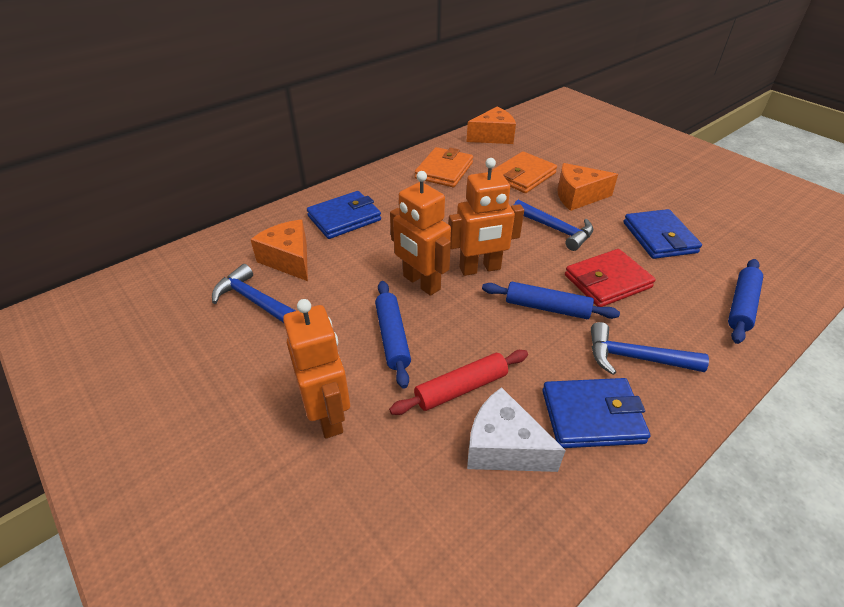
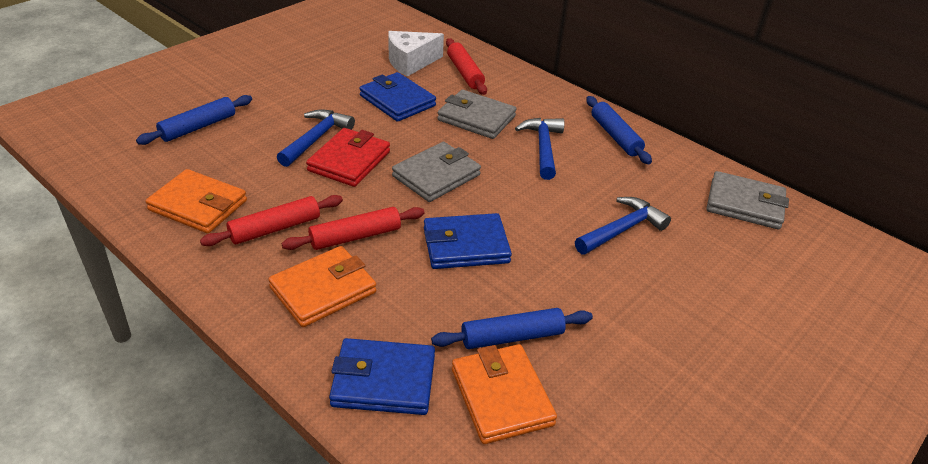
grey wallet: 0 -> 3
orange cheese: 3 -> 0
orange robot: 3 -> 0
orange wallet: 2 -> 3
red rolling pin: 1 -> 3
======
Copy the lines of the entries above that mention "orange".

orange cheese: 3 -> 0
orange robot: 3 -> 0
orange wallet: 2 -> 3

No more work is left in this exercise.